== Information shown
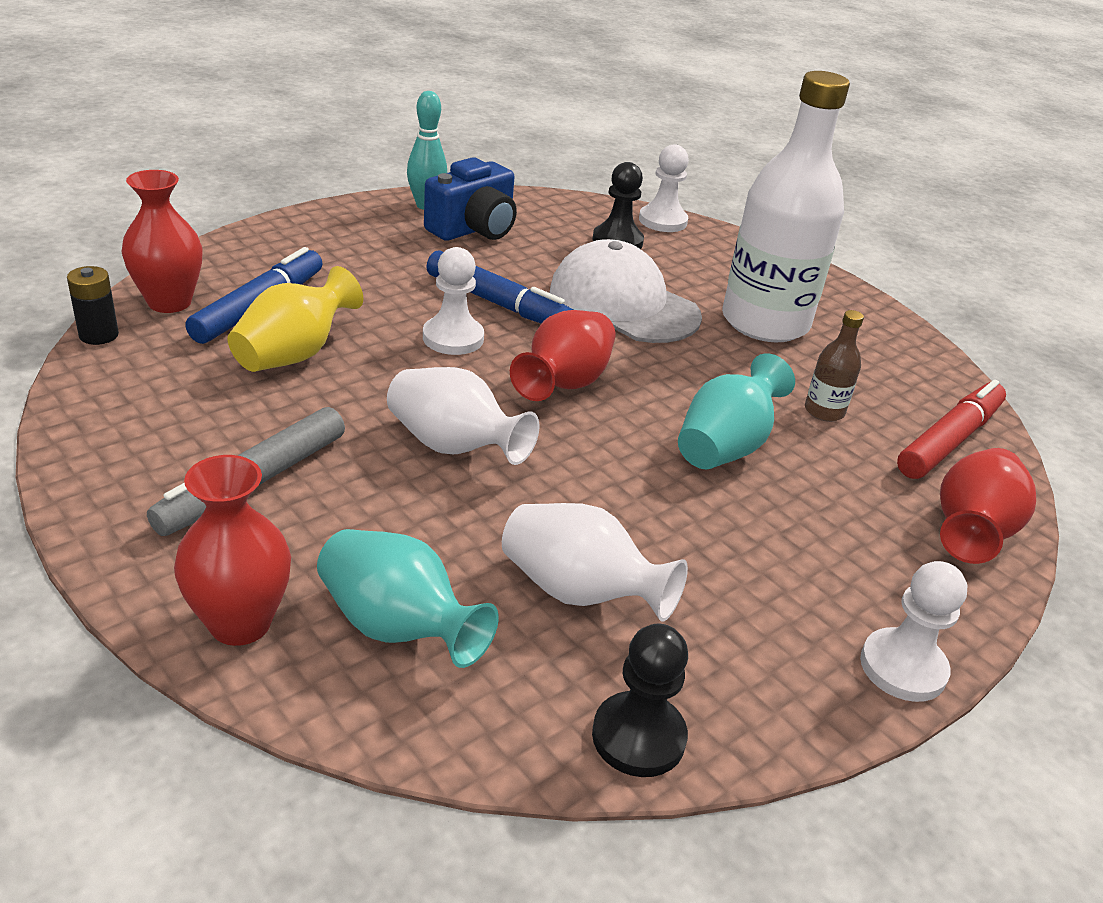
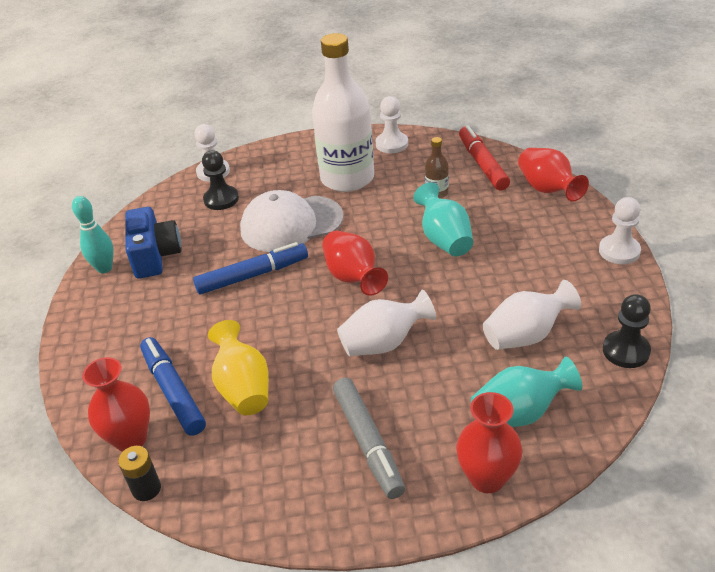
camera: 50 degrees left, 5 degrees up
(453, 338) = (276, 308): white pawn -> white pawn (392, 144)

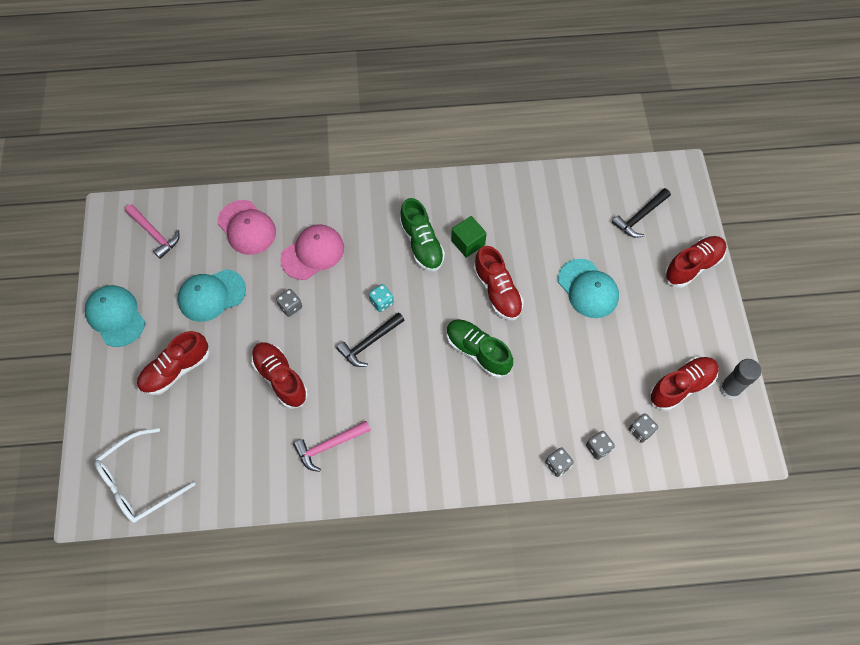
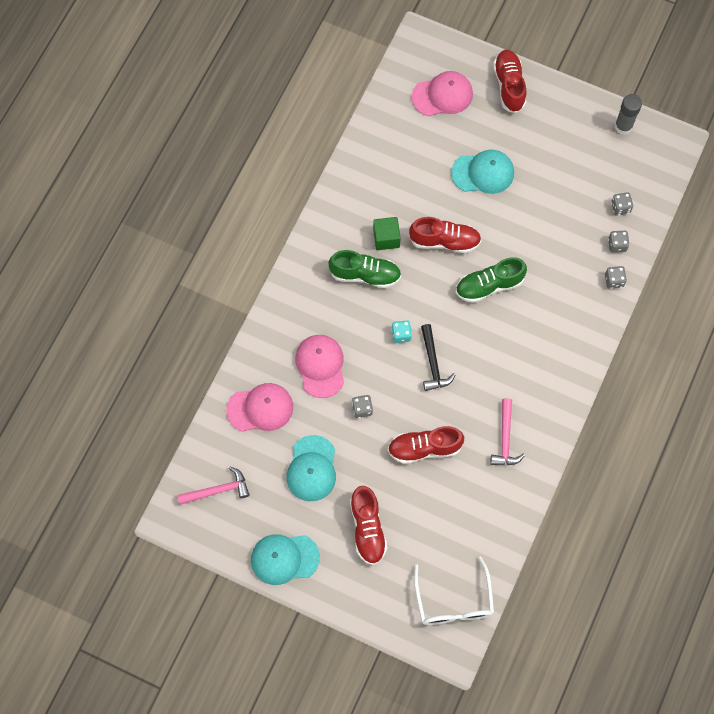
camera: 60 degrees left, 5 degrees up
(640, 217) = (442, 95): black hammer -> pink cap
(681, 386) = (602, 158): red shoe -> none

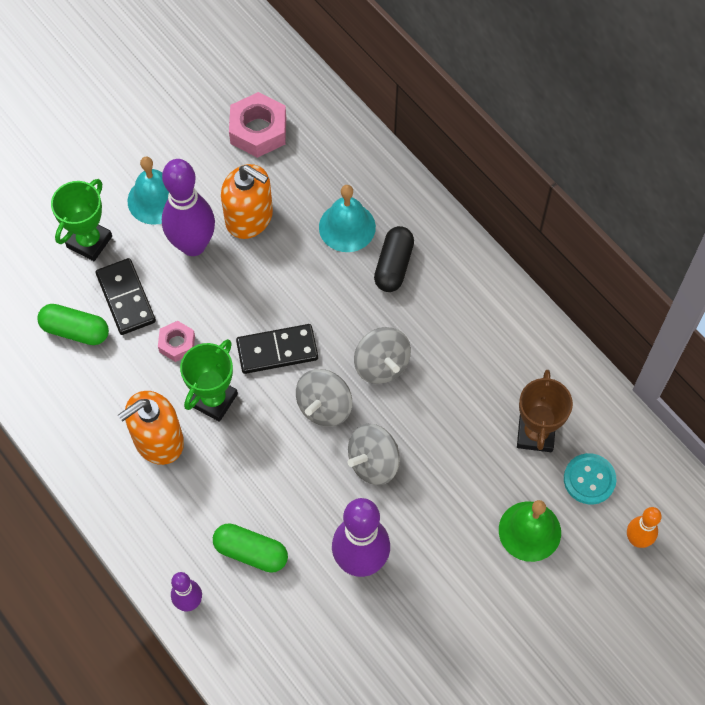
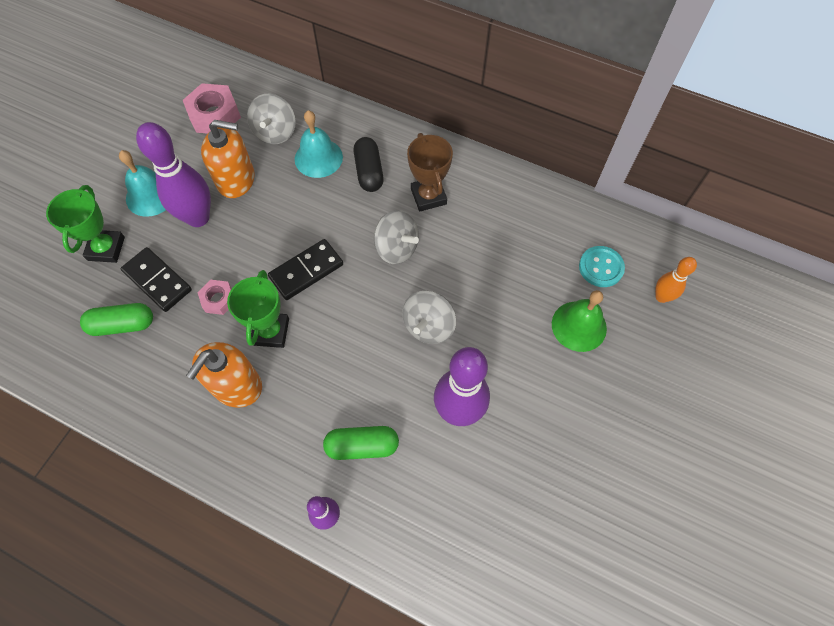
camera: 25 degrees left, 0 degrees up
(324, 407) = (366, 299): grey spinning top -> grey spinning top (275, 132)
(535, 434) = (542, 250): brown trophy -> brown trophy (428, 196)

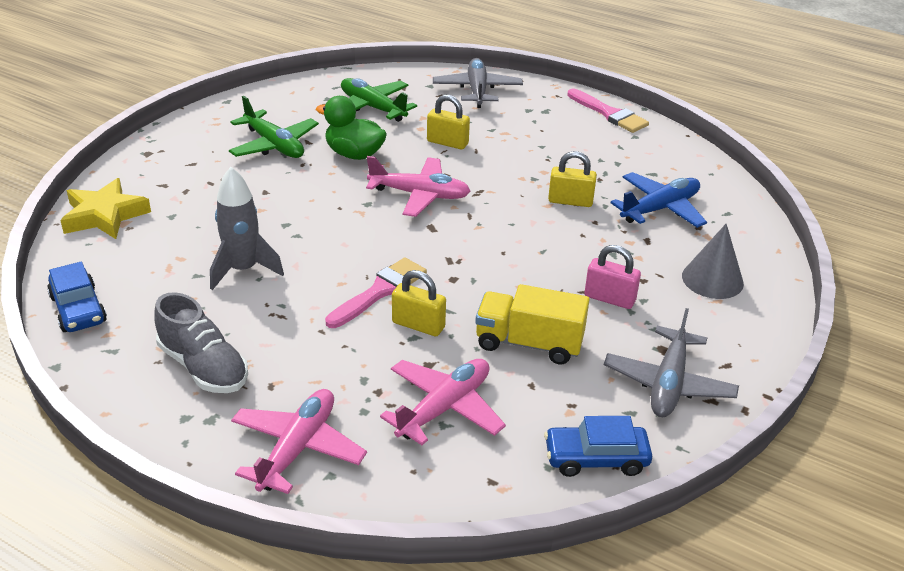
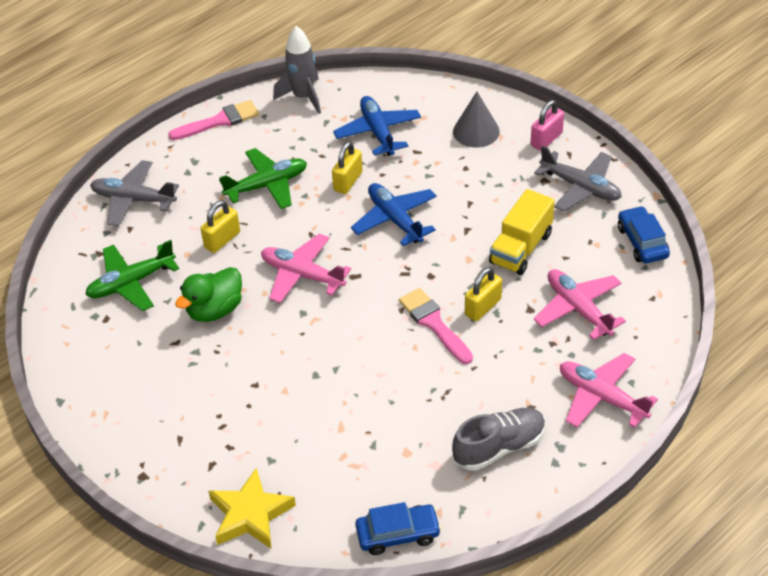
camera: 70 degrees left, 10 degrees up
(243, 270) = (376, 411): grey rocket -> grey rocket (303, 97)
(274, 145) = (171, 369): green plane -> green plane (267, 185)
(419, 195) = (302, 275): pink plane -> pink plane turned 90 degrees counterclockwise
(528, 241) = (395, 220): none -> blue plane
(596, 458) = (642, 242): blue car -> blue car turned 150 degrees clockwise
(609, 298) = (482, 192): pink padlock -> pink padlock (546, 139)

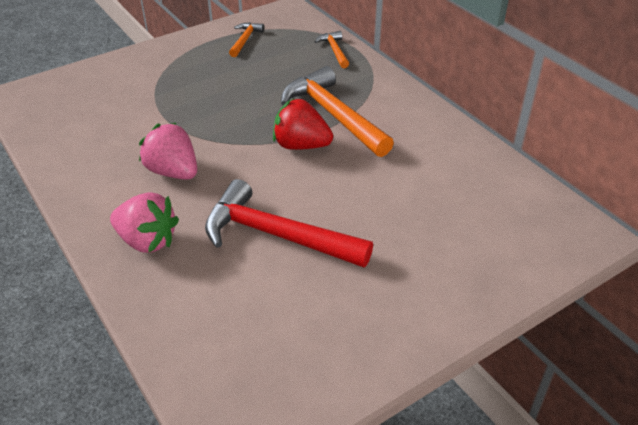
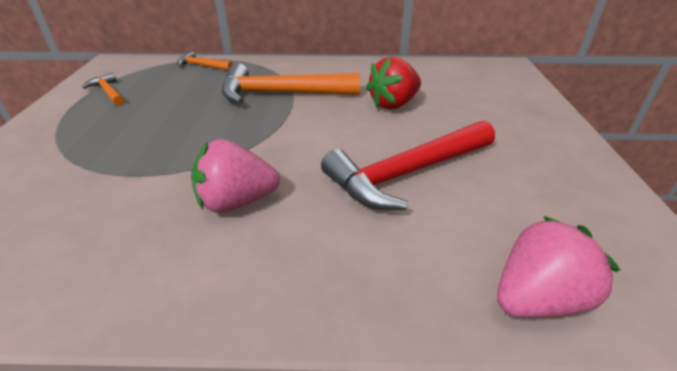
camera: 55 degrees left, 5 degrees down
(147, 241) = (333, 266): pink strawberry -> pink strawberry (537, 299)
(301, 145) = (299, 119): red strawberry -> red strawberry (393, 104)

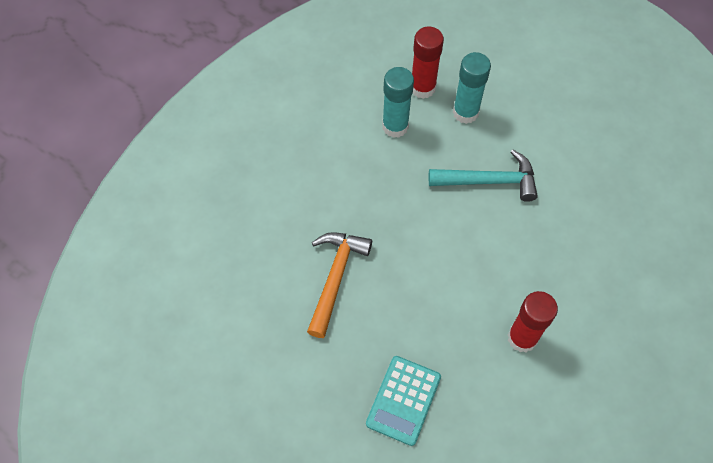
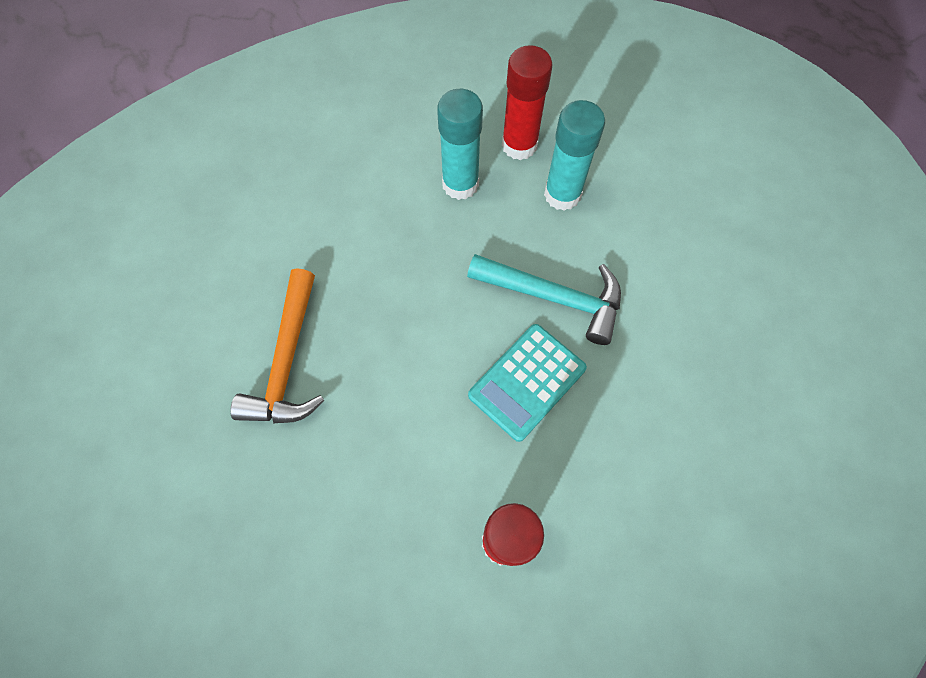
camera: 20 degrees right, 5 degrees up
(335, 278) = (287, 361): orange hammer -> orange hammer turned 150 degrees clockwise
(403, 400) = (296, 571): turquoise calculator -> turquoise calculator (527, 382)

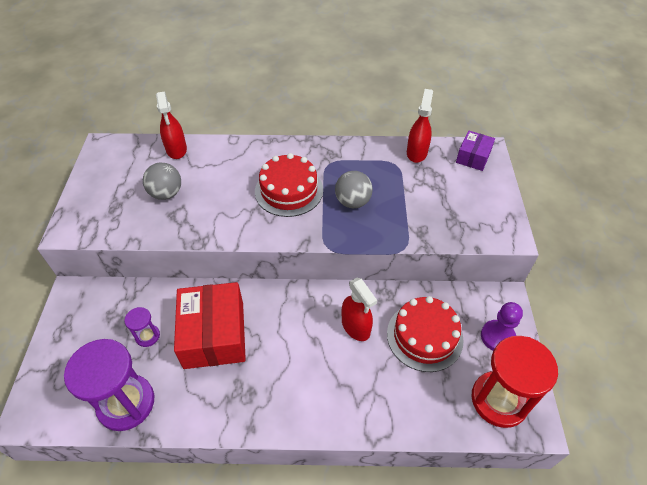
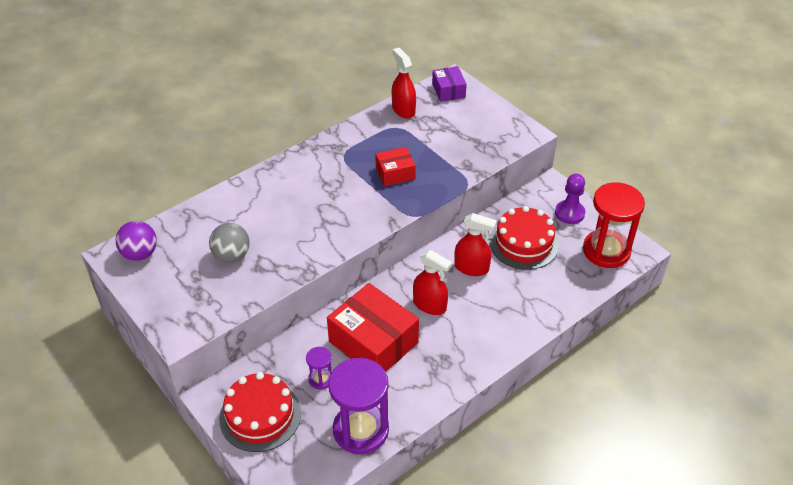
camera: 40 degrees left, 5 degrees down
(117, 155) = (140, 254): none -> purple ball
(176, 149) = (193, 218): red spray bottle -> red spray bottle (430, 305)
(289, 190) = (335, 193): red cake -> red cake (260, 416)
(352, 202) = (395, 173): grey ball -> red box

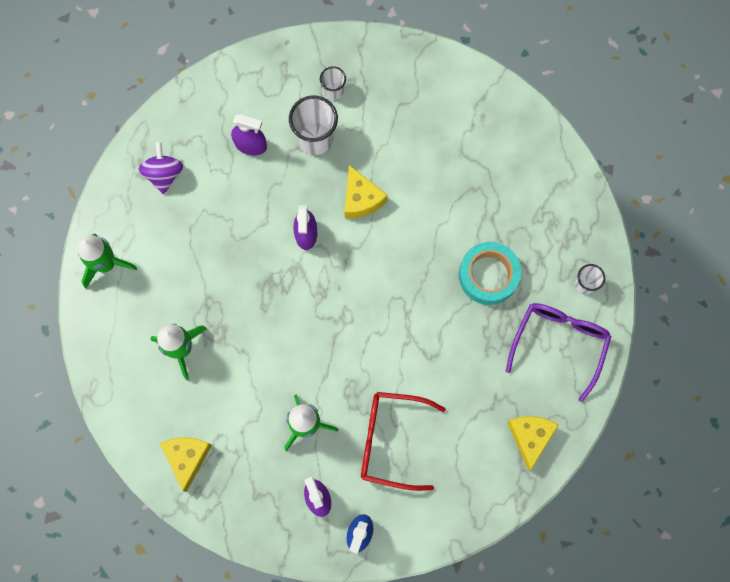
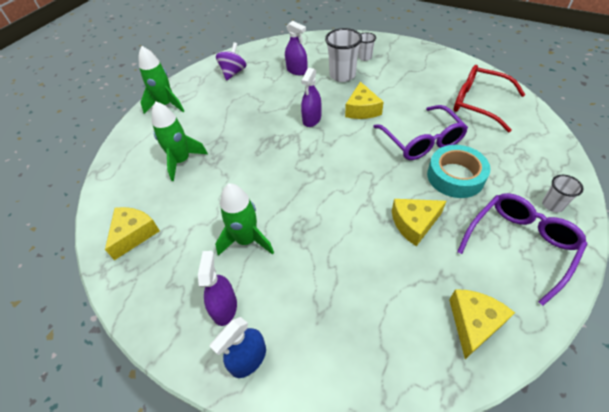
camera: 25 degrees right, 25 degrees down
(391, 440) = (319, 278): red glasses -> red glasses (478, 103)
(443, 233) = (422, 141): none -> purple glasses
(460, 351) = (414, 223): none -> yellow cheese

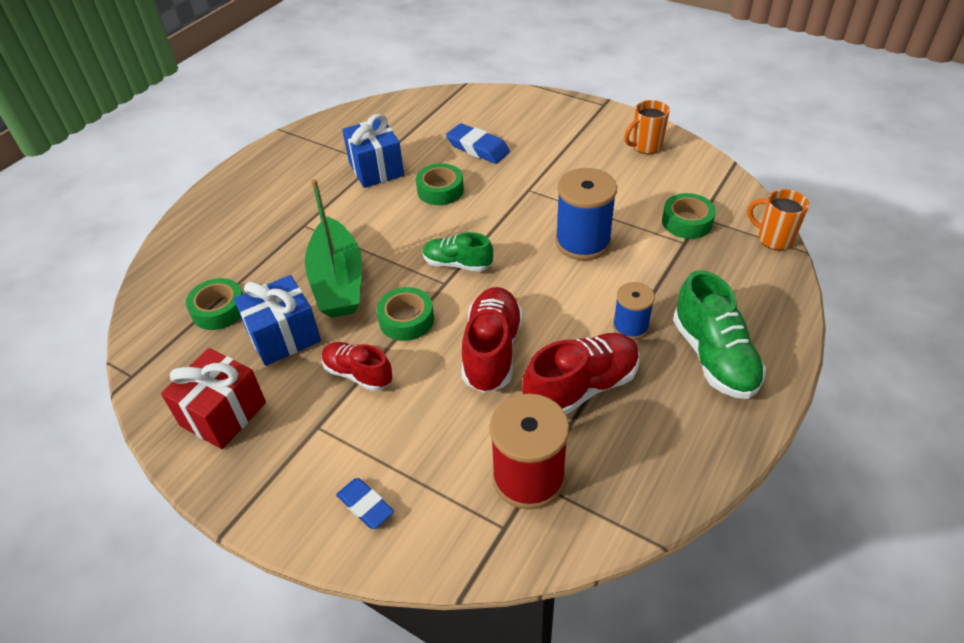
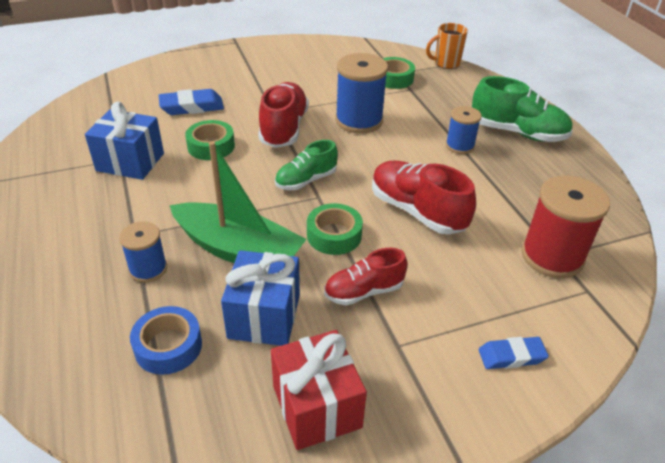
camera: 55 degrees left, 5 degrees down
(219, 310) = (168, 346): green tape -> blue tape
(278, 253) = (148, 269): none -> blue spool
(581, 387) = (493, 192): red shoe -> red shoe (283, 128)
(645, 146) = (303, 53): orange mug -> none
====
• **Exercise requirements**: Figure out how many lines above hold "purple", then give that number alone.

• **Expected output**: 2